Segment Start: Given entries

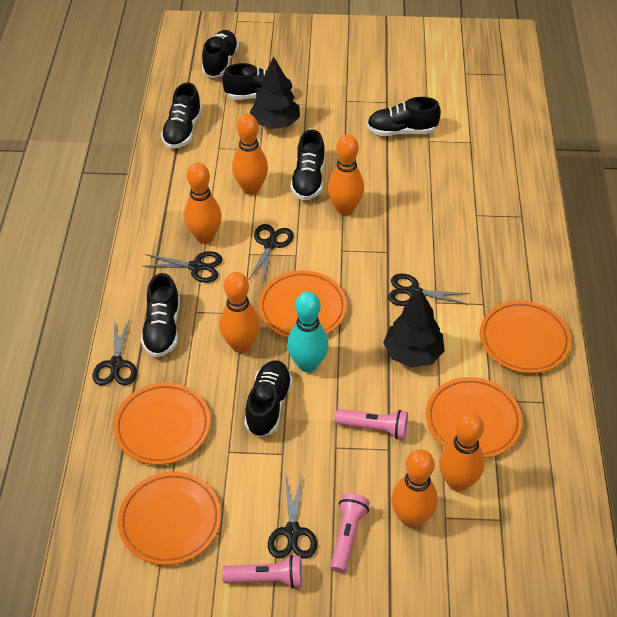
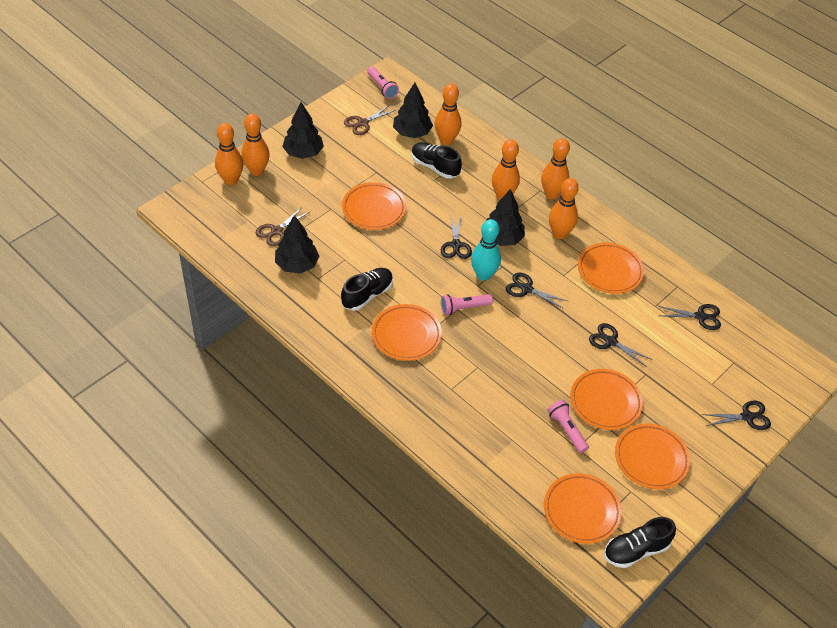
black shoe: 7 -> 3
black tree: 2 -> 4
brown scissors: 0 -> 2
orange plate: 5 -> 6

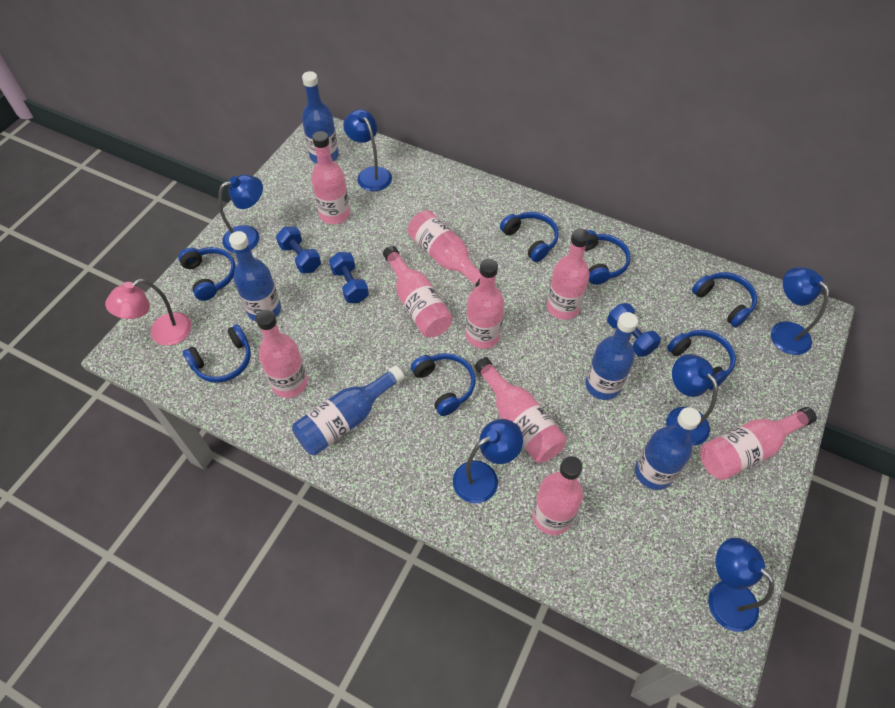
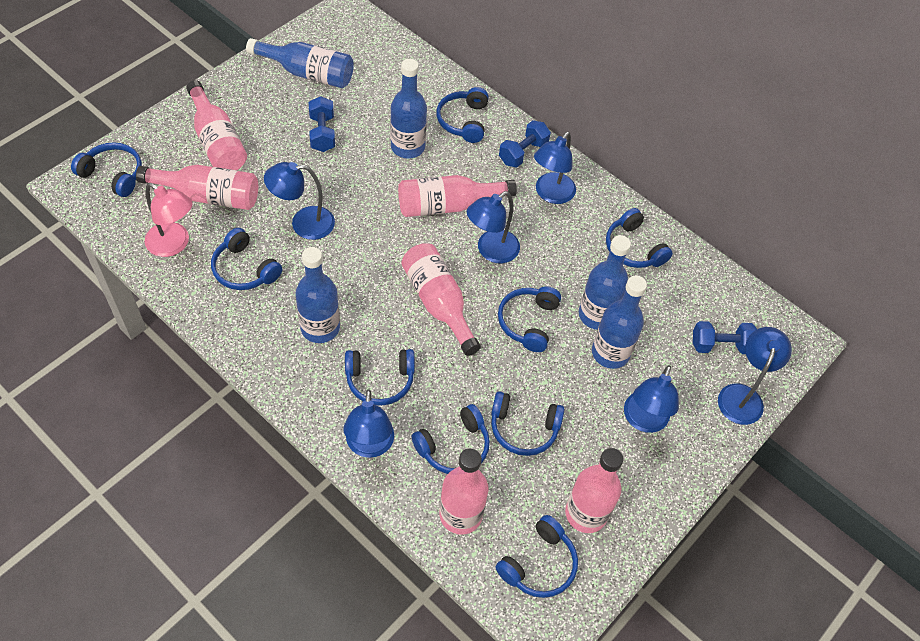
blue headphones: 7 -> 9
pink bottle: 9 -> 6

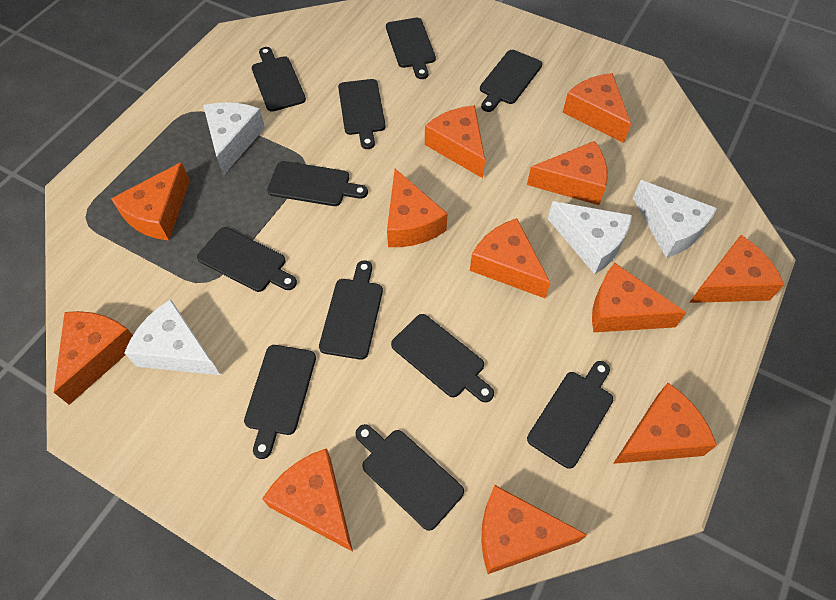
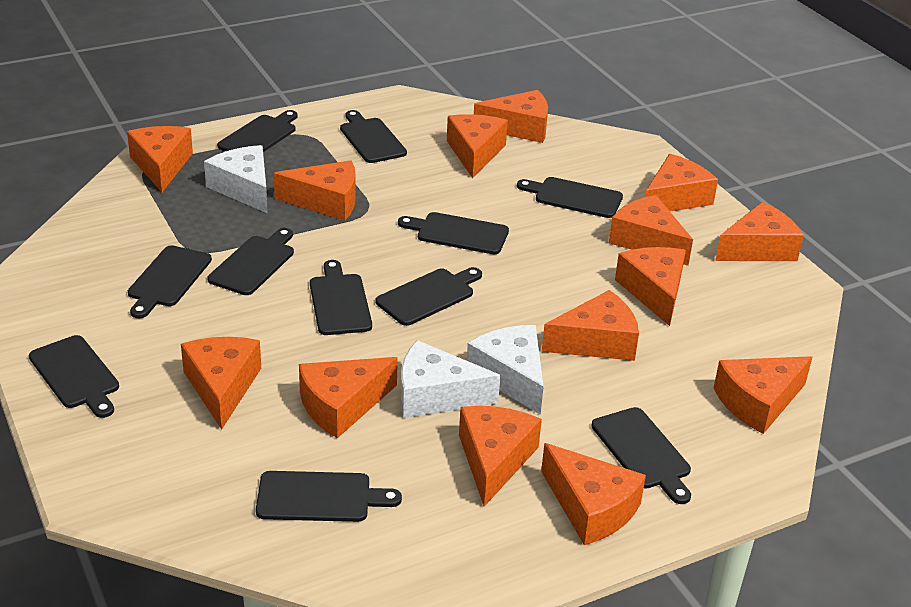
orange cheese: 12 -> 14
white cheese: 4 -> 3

Segment End: Given entries

> What the exercise asks:
When you repeat the records, reproduce each line exactly and drop the images.

> Output:
black shoe: 7 -> 3
black tree: 2 -> 4
brown scissors: 0 -> 2
orange plate: 5 -> 6

blue headphones: 7 -> 9
pink bottle: 9 -> 6

orange cheese: 12 -> 14
white cheese: 4 -> 3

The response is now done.